▸ **THE REQUEST**:
Reproduce the listing verbatim.

▸ **RECORDS TO PROCESS**:
* begin *

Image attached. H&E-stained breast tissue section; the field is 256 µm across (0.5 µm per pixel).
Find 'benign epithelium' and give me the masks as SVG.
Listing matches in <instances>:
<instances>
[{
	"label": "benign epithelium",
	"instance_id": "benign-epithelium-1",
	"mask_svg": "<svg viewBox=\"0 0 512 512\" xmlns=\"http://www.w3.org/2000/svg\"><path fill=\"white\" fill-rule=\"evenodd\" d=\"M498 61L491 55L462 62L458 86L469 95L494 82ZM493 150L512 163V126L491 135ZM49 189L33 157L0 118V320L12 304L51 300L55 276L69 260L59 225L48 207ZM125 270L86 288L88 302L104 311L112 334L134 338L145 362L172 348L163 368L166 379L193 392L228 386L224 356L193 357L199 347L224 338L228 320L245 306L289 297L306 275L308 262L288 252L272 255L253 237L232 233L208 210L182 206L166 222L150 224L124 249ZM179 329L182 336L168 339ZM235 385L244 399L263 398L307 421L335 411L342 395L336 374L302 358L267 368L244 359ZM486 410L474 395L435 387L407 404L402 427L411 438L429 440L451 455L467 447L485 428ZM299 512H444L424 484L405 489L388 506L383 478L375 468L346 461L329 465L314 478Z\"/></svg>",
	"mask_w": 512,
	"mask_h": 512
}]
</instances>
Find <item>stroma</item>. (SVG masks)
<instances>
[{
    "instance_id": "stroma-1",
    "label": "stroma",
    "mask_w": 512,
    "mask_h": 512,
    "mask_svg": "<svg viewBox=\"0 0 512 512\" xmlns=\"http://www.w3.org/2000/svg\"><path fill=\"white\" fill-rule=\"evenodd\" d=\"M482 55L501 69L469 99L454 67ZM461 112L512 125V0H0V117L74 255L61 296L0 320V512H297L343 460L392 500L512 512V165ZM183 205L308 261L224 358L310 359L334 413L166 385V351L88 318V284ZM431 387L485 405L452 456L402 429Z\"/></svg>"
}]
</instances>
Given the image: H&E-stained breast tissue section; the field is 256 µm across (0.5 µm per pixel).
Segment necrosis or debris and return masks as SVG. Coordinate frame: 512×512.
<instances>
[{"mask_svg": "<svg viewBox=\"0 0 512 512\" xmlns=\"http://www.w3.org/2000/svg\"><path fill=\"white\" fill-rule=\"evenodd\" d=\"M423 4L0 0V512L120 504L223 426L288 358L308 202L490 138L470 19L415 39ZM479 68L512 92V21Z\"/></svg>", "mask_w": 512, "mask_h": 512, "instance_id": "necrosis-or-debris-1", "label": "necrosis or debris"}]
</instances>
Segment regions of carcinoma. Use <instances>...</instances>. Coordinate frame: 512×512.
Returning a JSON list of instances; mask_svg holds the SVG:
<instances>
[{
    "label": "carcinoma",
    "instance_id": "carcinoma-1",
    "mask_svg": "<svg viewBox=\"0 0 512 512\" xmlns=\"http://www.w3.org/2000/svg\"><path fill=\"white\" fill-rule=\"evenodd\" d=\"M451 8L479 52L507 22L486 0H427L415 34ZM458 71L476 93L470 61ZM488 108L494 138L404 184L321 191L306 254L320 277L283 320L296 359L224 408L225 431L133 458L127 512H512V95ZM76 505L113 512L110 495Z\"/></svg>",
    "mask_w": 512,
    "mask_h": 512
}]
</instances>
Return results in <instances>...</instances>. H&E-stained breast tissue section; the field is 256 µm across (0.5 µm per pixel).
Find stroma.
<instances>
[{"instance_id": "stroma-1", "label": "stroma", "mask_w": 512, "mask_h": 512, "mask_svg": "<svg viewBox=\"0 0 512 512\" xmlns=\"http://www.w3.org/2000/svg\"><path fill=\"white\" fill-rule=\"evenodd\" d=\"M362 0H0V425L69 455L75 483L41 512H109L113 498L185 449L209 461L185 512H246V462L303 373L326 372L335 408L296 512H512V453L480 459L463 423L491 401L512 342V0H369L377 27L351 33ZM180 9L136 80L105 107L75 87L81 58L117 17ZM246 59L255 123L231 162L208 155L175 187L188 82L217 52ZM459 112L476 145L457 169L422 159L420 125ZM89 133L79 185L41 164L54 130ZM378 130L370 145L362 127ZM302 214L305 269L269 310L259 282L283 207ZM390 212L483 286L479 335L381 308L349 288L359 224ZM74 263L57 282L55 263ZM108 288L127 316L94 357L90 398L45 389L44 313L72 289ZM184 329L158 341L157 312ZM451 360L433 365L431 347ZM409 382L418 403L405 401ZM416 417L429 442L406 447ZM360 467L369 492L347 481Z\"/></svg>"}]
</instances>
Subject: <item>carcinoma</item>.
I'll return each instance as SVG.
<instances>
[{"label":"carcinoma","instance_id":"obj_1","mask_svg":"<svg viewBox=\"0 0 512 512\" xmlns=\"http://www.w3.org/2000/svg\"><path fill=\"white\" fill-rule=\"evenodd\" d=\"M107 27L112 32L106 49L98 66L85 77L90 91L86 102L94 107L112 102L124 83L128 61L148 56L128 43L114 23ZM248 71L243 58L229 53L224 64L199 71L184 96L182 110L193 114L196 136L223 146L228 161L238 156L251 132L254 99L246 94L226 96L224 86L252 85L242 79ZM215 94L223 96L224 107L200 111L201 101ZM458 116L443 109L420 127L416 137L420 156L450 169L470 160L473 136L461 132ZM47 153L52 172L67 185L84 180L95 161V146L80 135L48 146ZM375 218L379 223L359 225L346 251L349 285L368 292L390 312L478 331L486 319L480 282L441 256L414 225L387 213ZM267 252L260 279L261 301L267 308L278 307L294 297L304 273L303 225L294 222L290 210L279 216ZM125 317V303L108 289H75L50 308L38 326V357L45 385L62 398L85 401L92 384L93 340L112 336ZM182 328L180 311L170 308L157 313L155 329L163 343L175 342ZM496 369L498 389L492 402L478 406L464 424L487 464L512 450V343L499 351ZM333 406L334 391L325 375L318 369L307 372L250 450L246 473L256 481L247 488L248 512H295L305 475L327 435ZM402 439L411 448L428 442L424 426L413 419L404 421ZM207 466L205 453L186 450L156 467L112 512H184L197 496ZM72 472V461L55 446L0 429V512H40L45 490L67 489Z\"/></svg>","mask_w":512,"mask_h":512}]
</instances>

* end *

▸ **SOLUTION**:
Image attached. H&E-stained breast tissue section; the field is 256 µm across (0.5 µm per pixel).
Find 'benign epithelium' and give me the masks as SVG.
Listing matches in <instances>:
<instances>
[{
	"label": "benign epithelium",
	"instance_id": "benign-epithelium-1",
	"mask_svg": "<svg viewBox=\"0 0 512 512\" xmlns=\"http://www.w3.org/2000/svg\"><path fill=\"white\" fill-rule=\"evenodd\" d=\"M498 61L491 55L462 62L458 86L469 95L494 82ZM493 150L512 163V126L491 135ZM49 189L33 157L0 118V320L12 304L51 300L55 276L69 260L59 225L48 207ZM125 270L86 288L88 302L104 311L112 334L134 338L145 362L172 348L163 368L166 379L193 392L228 386L224 356L193 357L199 347L224 338L228 320L245 306L289 297L306 275L308 262L288 252L272 255L253 237L232 233L208 210L182 206L166 222L150 224L124 249ZM179 329L182 336L168 339ZM235 385L244 399L263 398L307 421L335 411L342 395L336 374L302 358L267 368L244 359ZM486 410L474 395L435 387L407 404L402 427L411 438L429 440L451 455L467 447L485 428ZM299 512H444L424 484L405 489L388 506L383 478L375 468L346 461L329 465L314 478Z\"/></svg>",
	"mask_w": 512,
	"mask_h": 512
}]
</instances>
Find <item>stroma</item>. (SVG masks)
<instances>
[{
    "instance_id": "stroma-1",
    "label": "stroma",
    "mask_w": 512,
    "mask_h": 512,
    "mask_svg": "<svg viewBox=\"0 0 512 512\" xmlns=\"http://www.w3.org/2000/svg\"><path fill=\"white\" fill-rule=\"evenodd\" d=\"M482 55L501 69L469 99L454 67ZM461 112L512 125V0H0V117L74 255L61 296L0 320V512H297L343 460L392 500L512 512V165ZM183 205L308 261L224 358L310 359L334 413L166 385V351L88 318V284ZM431 387L485 405L452 456L402 429Z\"/></svg>"
}]
</instances>
Given the image: H&E-stained breast tissue section; the field is 256 µm across (0.5 µm per pixel).
Segment necrosis or debris and return masks as SVG. Coordinate frame: 512×512.
<instances>
[{"mask_svg": "<svg viewBox=\"0 0 512 512\" xmlns=\"http://www.w3.org/2000/svg\"><path fill=\"white\" fill-rule=\"evenodd\" d=\"M423 4L0 0V512L120 504L223 426L288 358L308 202L490 138L470 19L415 39ZM479 68L512 92V21Z\"/></svg>", "mask_w": 512, "mask_h": 512, "instance_id": "necrosis-or-debris-1", "label": "necrosis or debris"}]
</instances>
Segment regions of carcinoma. Use <instances>...</instances>. Coordinate frame: 512×512.
Returning a JSON list of instances; mask_svg holds the SVG:
<instances>
[{
    "label": "carcinoma",
    "instance_id": "carcinoma-1",
    "mask_svg": "<svg viewBox=\"0 0 512 512\" xmlns=\"http://www.w3.org/2000/svg\"><path fill=\"white\" fill-rule=\"evenodd\" d=\"M451 8L479 52L507 22L486 0H427L415 34ZM458 71L476 93L470 61ZM488 108L494 138L404 184L321 191L306 254L320 277L283 320L296 359L224 408L225 431L133 458L127 512H512V95ZM76 505L113 512L110 495Z\"/></svg>",
    "mask_w": 512,
    "mask_h": 512
}]
</instances>
Return results in <instances>...</instances>. H&E-stained breast tissue section; the field is 256 µm across (0.5 µm per pixel).
Find stroma.
<instances>
[{"instance_id": "stroma-1", "label": "stroma", "mask_w": 512, "mask_h": 512, "mask_svg": "<svg viewBox=\"0 0 512 512\" xmlns=\"http://www.w3.org/2000/svg\"><path fill=\"white\" fill-rule=\"evenodd\" d=\"M362 0H0V425L69 455L75 483L41 512H109L113 498L185 449L209 461L185 512H246V462L303 373L326 372L335 408L296 512H512V453L480 459L463 423L491 401L512 342V0H369L377 27L351 33ZM180 9L136 80L105 107L75 87L81 58L117 17ZM246 59L255 123L231 162L208 155L175 187L188 82L217 52ZM459 112L476 145L457 169L422 159L420 125ZM89 133L79 185L41 164L54 130ZM378 130L370 145L362 127ZM302 214L305 269L269 310L259 282L283 207ZM390 212L483 286L479 335L381 308L349 288L359 224ZM74 263L57 282L55 263ZM108 288L127 316L94 357L90 398L45 389L44 313L72 289ZM184 329L158 341L157 312ZM451 360L433 365L431 347ZM409 382L418 403L405 401ZM416 417L429 442L406 447ZM360 467L369 492L347 481Z\"/></svg>"}]
</instances>
Subject: <item>carcinoma</item>.
I'll return each instance as SVG.
<instances>
[{"label":"carcinoma","instance_id":"obj_1","mask_svg":"<svg viewBox=\"0 0 512 512\" xmlns=\"http://www.w3.org/2000/svg\"><path fill=\"white\" fill-rule=\"evenodd\" d=\"M107 27L112 32L106 49L98 66L85 77L90 91L86 102L94 107L112 102L124 83L128 61L148 56L128 43L114 23ZM248 71L243 58L229 53L224 64L199 71L184 96L182 110L193 114L196 136L223 146L228 161L238 156L251 132L254 99L246 94L226 96L224 86L252 85L242 79ZM215 94L223 96L224 107L200 111L201 101ZM458 116L443 109L420 127L416 137L420 156L450 169L470 160L473 136L461 132ZM47 153L52 172L67 185L84 180L95 161V146L80 135L48 146ZM375 218L379 223L359 225L346 251L349 285L368 292L390 312L478 331L486 319L480 282L441 256L414 225L387 213ZM267 252L260 279L261 301L267 308L278 307L294 297L304 273L303 225L294 222L290 210L279 216ZM125 317V303L108 289H75L50 308L38 326V357L45 385L62 398L85 401L92 384L93 340L112 336ZM182 328L180 311L170 308L157 313L155 329L163 343L175 342ZM496 369L498 389L492 402L478 406L464 424L487 464L512 450V343L499 351ZM333 406L334 391L325 375L318 369L307 372L250 450L246 473L256 481L247 488L248 512H295L305 475L327 435ZM402 439L411 448L428 442L424 426L413 419L404 421ZM207 466L205 453L186 450L156 467L112 512H184L197 496ZM72 472V461L55 446L0 429V512H40L45 490L67 489Z\"/></svg>","mask_w":512,"mask_h":512}]
</instances>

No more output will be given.